## What the task asks
Please set down the data word for word; images do not go in the copy.

## Collected material
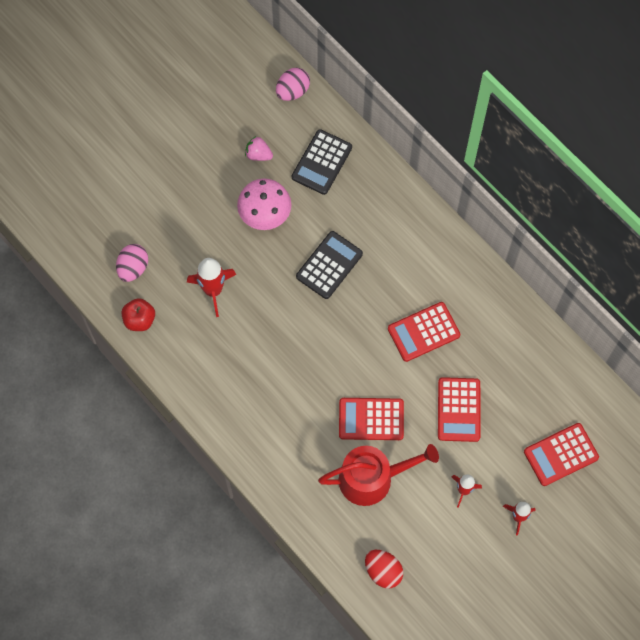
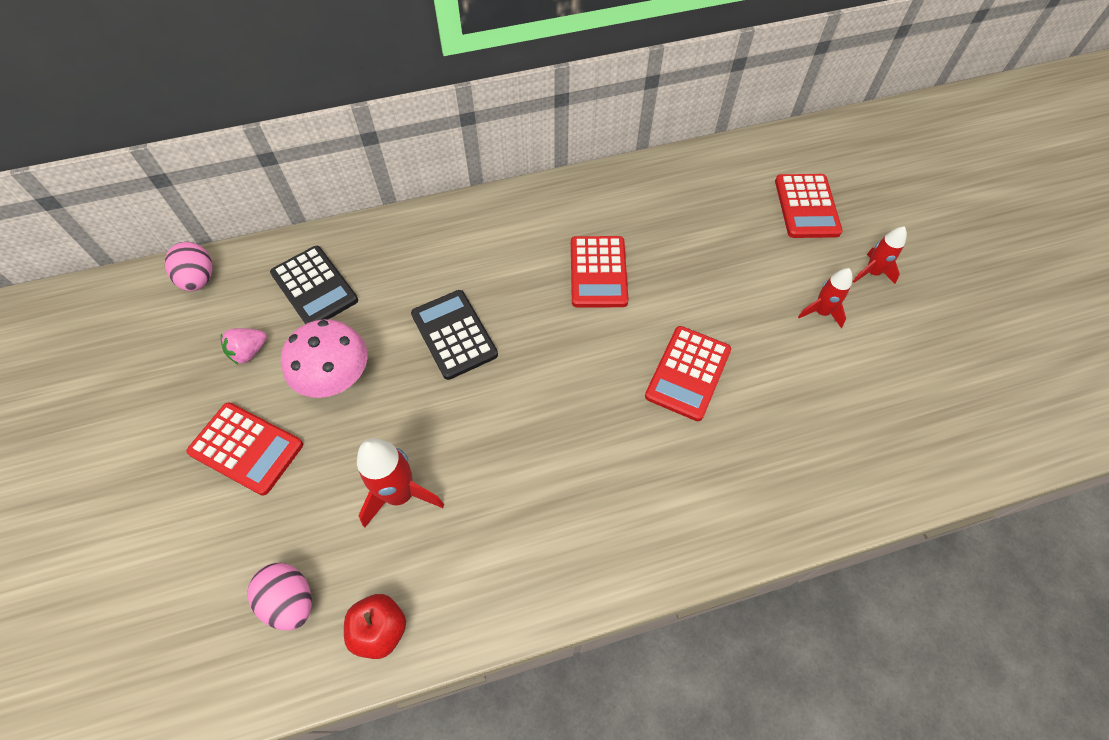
camera: 65 degrees left, 10 degrees down
(372, 478) = (771, 405): red watering can -> none
(383, 571) = (910, 446): red egg -> none
(458, 410) = (714, 277): red calculator -> red calculator (246, 448)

## Answer box
camera: 65 degrees left, 10 degrees down
(372, 478) = (771, 405): red watering can -> none
(383, 571) = (910, 446): red egg -> none
(458, 410) = (714, 277): red calculator -> red calculator (246, 448)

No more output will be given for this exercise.